## START

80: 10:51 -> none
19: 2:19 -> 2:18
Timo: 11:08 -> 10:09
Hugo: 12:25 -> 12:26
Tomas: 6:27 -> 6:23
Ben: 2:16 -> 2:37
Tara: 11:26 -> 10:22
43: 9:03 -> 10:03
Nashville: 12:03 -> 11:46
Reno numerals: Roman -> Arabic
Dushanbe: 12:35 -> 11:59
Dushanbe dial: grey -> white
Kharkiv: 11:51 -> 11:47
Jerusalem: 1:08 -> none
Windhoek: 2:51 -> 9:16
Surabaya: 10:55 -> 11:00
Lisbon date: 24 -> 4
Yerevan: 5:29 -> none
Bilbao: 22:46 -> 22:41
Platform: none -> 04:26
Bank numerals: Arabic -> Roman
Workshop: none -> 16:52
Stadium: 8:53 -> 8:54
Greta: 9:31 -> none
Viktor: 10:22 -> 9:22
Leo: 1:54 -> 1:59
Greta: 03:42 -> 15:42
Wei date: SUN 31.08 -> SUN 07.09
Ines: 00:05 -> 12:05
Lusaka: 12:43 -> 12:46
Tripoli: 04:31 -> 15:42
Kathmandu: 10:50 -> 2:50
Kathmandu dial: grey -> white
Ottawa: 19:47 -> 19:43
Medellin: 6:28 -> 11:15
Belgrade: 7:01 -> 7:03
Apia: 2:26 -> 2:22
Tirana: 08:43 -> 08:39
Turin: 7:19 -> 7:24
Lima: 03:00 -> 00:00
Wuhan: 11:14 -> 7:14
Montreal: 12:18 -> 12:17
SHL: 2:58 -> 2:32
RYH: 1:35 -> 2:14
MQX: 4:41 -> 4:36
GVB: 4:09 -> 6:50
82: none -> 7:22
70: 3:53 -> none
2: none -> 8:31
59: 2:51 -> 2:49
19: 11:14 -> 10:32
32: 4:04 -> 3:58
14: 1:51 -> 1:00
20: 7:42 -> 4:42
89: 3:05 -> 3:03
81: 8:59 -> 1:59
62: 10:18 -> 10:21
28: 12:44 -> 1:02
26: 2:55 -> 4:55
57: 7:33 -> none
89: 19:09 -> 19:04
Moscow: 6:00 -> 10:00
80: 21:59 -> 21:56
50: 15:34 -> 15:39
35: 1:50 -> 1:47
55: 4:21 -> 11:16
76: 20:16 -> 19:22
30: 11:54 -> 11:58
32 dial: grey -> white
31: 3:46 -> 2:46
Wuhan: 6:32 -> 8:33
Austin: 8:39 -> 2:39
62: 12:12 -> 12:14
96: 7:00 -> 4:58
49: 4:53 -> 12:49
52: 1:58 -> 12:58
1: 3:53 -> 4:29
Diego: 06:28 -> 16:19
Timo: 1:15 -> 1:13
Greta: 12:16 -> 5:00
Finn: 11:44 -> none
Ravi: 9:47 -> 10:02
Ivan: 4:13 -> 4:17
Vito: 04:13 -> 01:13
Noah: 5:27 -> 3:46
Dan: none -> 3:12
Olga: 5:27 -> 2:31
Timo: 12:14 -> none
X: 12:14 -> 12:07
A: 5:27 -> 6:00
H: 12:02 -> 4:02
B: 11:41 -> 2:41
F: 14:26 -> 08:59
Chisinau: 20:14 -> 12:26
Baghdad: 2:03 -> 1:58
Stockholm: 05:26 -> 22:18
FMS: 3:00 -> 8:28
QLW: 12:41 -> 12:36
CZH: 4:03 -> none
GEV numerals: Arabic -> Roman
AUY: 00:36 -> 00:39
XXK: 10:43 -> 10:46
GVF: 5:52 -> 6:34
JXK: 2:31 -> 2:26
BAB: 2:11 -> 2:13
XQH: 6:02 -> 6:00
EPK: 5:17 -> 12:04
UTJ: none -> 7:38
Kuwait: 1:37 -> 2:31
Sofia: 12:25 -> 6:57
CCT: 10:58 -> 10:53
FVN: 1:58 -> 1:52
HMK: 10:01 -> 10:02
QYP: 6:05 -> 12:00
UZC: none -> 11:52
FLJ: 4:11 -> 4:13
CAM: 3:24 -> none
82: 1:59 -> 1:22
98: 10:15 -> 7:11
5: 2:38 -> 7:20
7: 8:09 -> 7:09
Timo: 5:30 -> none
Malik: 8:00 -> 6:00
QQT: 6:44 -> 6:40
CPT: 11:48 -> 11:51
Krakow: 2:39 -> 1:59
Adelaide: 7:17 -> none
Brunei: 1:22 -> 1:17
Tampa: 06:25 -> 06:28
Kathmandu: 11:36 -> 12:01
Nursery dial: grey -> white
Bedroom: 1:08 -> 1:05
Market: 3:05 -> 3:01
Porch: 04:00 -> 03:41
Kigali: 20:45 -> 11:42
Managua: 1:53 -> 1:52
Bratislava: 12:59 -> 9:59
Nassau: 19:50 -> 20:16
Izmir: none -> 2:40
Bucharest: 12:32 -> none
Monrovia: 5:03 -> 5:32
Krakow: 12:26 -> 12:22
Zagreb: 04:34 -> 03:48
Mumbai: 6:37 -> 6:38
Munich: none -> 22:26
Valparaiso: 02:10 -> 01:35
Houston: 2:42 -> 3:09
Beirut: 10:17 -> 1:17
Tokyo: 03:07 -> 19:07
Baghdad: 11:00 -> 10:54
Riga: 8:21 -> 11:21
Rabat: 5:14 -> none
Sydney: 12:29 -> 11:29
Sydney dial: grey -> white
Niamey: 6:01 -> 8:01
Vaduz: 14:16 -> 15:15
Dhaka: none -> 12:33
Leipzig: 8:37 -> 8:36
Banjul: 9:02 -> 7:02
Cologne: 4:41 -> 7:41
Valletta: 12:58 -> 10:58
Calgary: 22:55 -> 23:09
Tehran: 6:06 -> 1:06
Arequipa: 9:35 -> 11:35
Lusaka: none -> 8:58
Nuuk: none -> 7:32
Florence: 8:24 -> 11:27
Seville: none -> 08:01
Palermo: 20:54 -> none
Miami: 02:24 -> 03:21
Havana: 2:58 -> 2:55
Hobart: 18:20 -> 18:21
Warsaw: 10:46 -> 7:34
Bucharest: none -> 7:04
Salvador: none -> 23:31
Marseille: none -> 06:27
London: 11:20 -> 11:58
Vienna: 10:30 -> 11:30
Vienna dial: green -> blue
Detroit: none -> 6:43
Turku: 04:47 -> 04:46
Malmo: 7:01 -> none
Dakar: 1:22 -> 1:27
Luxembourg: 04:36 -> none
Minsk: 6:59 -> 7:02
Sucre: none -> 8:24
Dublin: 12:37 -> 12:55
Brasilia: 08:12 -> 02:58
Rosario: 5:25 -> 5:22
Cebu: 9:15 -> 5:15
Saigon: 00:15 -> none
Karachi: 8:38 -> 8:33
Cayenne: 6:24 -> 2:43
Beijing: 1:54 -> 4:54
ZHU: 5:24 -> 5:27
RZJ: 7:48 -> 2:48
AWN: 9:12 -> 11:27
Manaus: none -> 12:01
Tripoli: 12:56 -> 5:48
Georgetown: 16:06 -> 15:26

## END

→ **INSTRUCTIONS FOR THE TASK**: Write out all of the lines above again, substituting "face" for each "dial" and leaving everything else unchanged.

→ **RESULT OF THE TASK**:
80: 10:51 -> none
19: 2:19 -> 2:18
Timo: 11:08 -> 10:09
Hugo: 12:25 -> 12:26
Tomas: 6:27 -> 6:23
Ben: 2:16 -> 2:37
Tara: 11:26 -> 10:22
43: 9:03 -> 10:03
Nashville: 12:03 -> 11:46
Reno numerals: Roman -> Arabic
Dushanbe: 12:35 -> 11:59
Dushanbe face: grey -> white
Kharkiv: 11:51 -> 11:47
Jerusalem: 1:08 -> none
Windhoek: 2:51 -> 9:16
Surabaya: 10:55 -> 11:00
Lisbon date: 24 -> 4
Yerevan: 5:29 -> none
Bilbao: 22:46 -> 22:41
Platform: none -> 04:26
Bank numerals: Arabic -> Roman
Workshop: none -> 16:52
Stadium: 8:53 -> 8:54
Greta: 9:31 -> none
Viktor: 10:22 -> 9:22
Leo: 1:54 -> 1:59
Greta: 03:42 -> 15:42
Wei date: SUN 31.08 -> SUN 07.09
Ines: 00:05 -> 12:05
Lusaka: 12:43 -> 12:46
Tripoli: 04:31 -> 15:42
Kathmandu: 10:50 -> 2:50
Kathmandu face: grey -> white
Ottawa: 19:47 -> 19:43
Medellin: 6:28 -> 11:15
Belgrade: 7:01 -> 7:03
Apia: 2:26 -> 2:22
Tirana: 08:43 -> 08:39
Turin: 7:19 -> 7:24
Lima: 03:00 -> 00:00
Wuhan: 11:14 -> 7:14
Montreal: 12:18 -> 12:17
SHL: 2:58 -> 2:32
RYH: 1:35 -> 2:14
MQX: 4:41 -> 4:36
GVB: 4:09 -> 6:50
82: none -> 7:22
70: 3:53 -> none
2: none -> 8:31
59: 2:51 -> 2:49
19: 11:14 -> 10:32
32: 4:04 -> 3:58
14: 1:51 -> 1:00
20: 7:42 -> 4:42
89: 3:05 -> 3:03
81: 8:59 -> 1:59
62: 10:18 -> 10:21
28: 12:44 -> 1:02
26: 2:55 -> 4:55
57: 7:33 -> none
89: 19:09 -> 19:04
Moscow: 6:00 -> 10:00
80: 21:59 -> 21:56
50: 15:34 -> 15:39
35: 1:50 -> 1:47
55: 4:21 -> 11:16
76: 20:16 -> 19:22
30: 11:54 -> 11:58
32 face: grey -> white
31: 3:46 -> 2:46
Wuhan: 6:32 -> 8:33
Austin: 8:39 -> 2:39
62: 12:12 -> 12:14
96: 7:00 -> 4:58
49: 4:53 -> 12:49
52: 1:58 -> 12:58
1: 3:53 -> 4:29
Diego: 06:28 -> 16:19
Timo: 1:15 -> 1:13
Greta: 12:16 -> 5:00
Finn: 11:44 -> none
Ravi: 9:47 -> 10:02
Ivan: 4:13 -> 4:17
Vito: 04:13 -> 01:13
Noah: 5:27 -> 3:46
Dan: none -> 3:12
Olga: 5:27 -> 2:31
Timo: 12:14 -> none
X: 12:14 -> 12:07
A: 5:27 -> 6:00
H: 12:02 -> 4:02
B: 11:41 -> 2:41
F: 14:26 -> 08:59
Chisinau: 20:14 -> 12:26
Baghdad: 2:03 -> 1:58
Stockholm: 05:26 -> 22:18
FMS: 3:00 -> 8:28
QLW: 12:41 -> 12:36
CZH: 4:03 -> none
GEV numerals: Arabic -> Roman
AUY: 00:36 -> 00:39
XXK: 10:43 -> 10:46
GVF: 5:52 -> 6:34
JXK: 2:31 -> 2:26
BAB: 2:11 -> 2:13
XQH: 6:02 -> 6:00
EPK: 5:17 -> 12:04
UTJ: none -> 7:38
Kuwait: 1:37 -> 2:31
Sofia: 12:25 -> 6:57
CCT: 10:58 -> 10:53
FVN: 1:58 -> 1:52
HMK: 10:01 -> 10:02
QYP: 6:05 -> 12:00
UZC: none -> 11:52
FLJ: 4:11 -> 4:13
CAM: 3:24 -> none
82: 1:59 -> 1:22
98: 10:15 -> 7:11
5: 2:38 -> 7:20
7: 8:09 -> 7:09
Timo: 5:30 -> none
Malik: 8:00 -> 6:00
QQT: 6:44 -> 6:40
CPT: 11:48 -> 11:51
Krakow: 2:39 -> 1:59
Adelaide: 7:17 -> none
Brunei: 1:22 -> 1:17
Tampa: 06:25 -> 06:28
Kathmandu: 11:36 -> 12:01
Nursery face: grey -> white
Bedroom: 1:08 -> 1:05
Market: 3:05 -> 3:01
Porch: 04:00 -> 03:41
Kigali: 20:45 -> 11:42
Managua: 1:53 -> 1:52
Bratislava: 12:59 -> 9:59
Nassau: 19:50 -> 20:16
Izmir: none -> 2:40
Bucharest: 12:32 -> none
Monrovia: 5:03 -> 5:32
Krakow: 12:26 -> 12:22
Zagreb: 04:34 -> 03:48
Mumbai: 6:37 -> 6:38
Munich: none -> 22:26
Valparaiso: 02:10 -> 01:35
Houston: 2:42 -> 3:09
Beirut: 10:17 -> 1:17
Tokyo: 03:07 -> 19:07
Baghdad: 11:00 -> 10:54
Riga: 8:21 -> 11:21
Rabat: 5:14 -> none
Sydney: 12:29 -> 11:29
Sydney face: grey -> white
Niamey: 6:01 -> 8:01
Vaduz: 14:16 -> 15:15
Dhaka: none -> 12:33
Leipzig: 8:37 -> 8:36
Banjul: 9:02 -> 7:02
Cologne: 4:41 -> 7:41
Valletta: 12:58 -> 10:58
Calgary: 22:55 -> 23:09
Tehran: 6:06 -> 1:06
Arequipa: 9:35 -> 11:35
Lusaka: none -> 8:58
Nuuk: none -> 7:32
Florence: 8:24 -> 11:27
Seville: none -> 08:01
Palermo: 20:54 -> none
Miami: 02:24 -> 03:21
Havana: 2:58 -> 2:55
Hobart: 18:20 -> 18:21
Warsaw: 10:46 -> 7:34
Bucharest: none -> 7:04
Salvador: none -> 23:31
Marseille: none -> 06:27
London: 11:20 -> 11:58
Vienna: 10:30 -> 11:30
Vienna face: green -> blue
Detroit: none -> 6:43
Turku: 04:47 -> 04:46
Malmo: 7:01 -> none
Dakar: 1:22 -> 1:27
Luxembourg: 04:36 -> none
Minsk: 6:59 -> 7:02
Sucre: none -> 8:24
Dublin: 12:37 -> 12:55
Brasilia: 08:12 -> 02:58
Rosario: 5:25 -> 5:22
Cebu: 9:15 -> 5:15
Saigon: 00:15 -> none
Karachi: 8:38 -> 8:33
Cayenne: 6:24 -> 2:43
Beijing: 1:54 -> 4:54
ZHU: 5:24 -> 5:27
RZJ: 7:48 -> 2:48
AWN: 9:12 -> 11:27
Manaus: none -> 12:01
Tripoli: 12:56 -> 5:48
Georgetown: 16:06 -> 15:26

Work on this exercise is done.